(RECORDED DATA Opens)
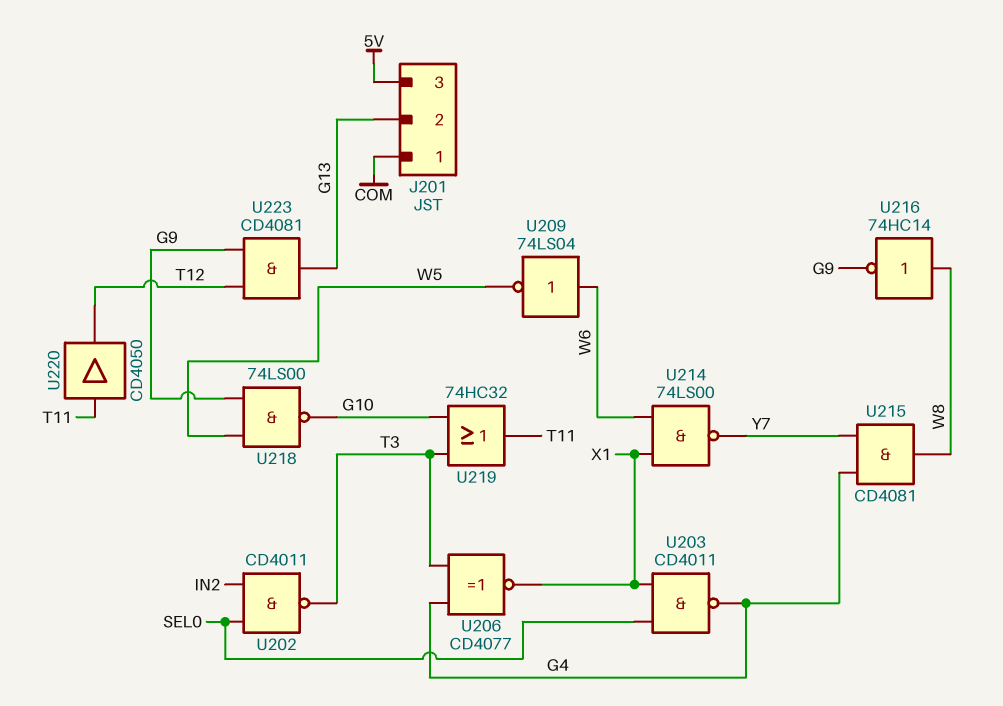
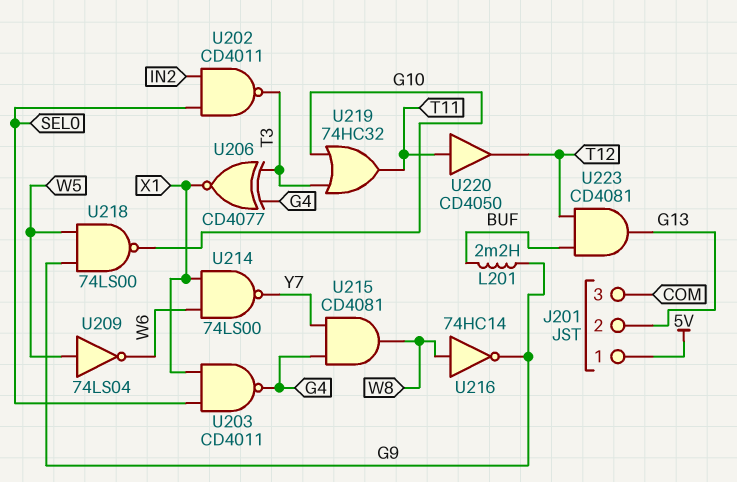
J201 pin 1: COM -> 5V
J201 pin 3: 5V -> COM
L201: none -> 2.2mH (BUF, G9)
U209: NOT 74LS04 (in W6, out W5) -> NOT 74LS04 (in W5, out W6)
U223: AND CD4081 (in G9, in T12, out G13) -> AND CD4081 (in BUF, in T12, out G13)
(RECORDED DATA Closes)
(RECORDED DATA Opens)
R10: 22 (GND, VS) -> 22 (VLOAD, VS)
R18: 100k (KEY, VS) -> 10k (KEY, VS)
(RECORDED DATA Closes)
> [DESCRIPTION OF THE TASK]: Take the line above containing "J201 pin 1: COM -> 5V", the line containing "U223: AND CD4081", and all lines in between, and copy them exactly without anything else.

> [ANSWER BOX]:
J201 pin 1: COM -> 5V
J201 pin 3: 5V -> COM
L201: none -> 2.2mH (BUF, G9)
U209: NOT 74LS04 (in W6, out W5) -> NOT 74LS04 (in W5, out W6)
U223: AND CD4081 (in G9, in T12, out G13) -> AND CD4081 (in BUF, in T12, out G13)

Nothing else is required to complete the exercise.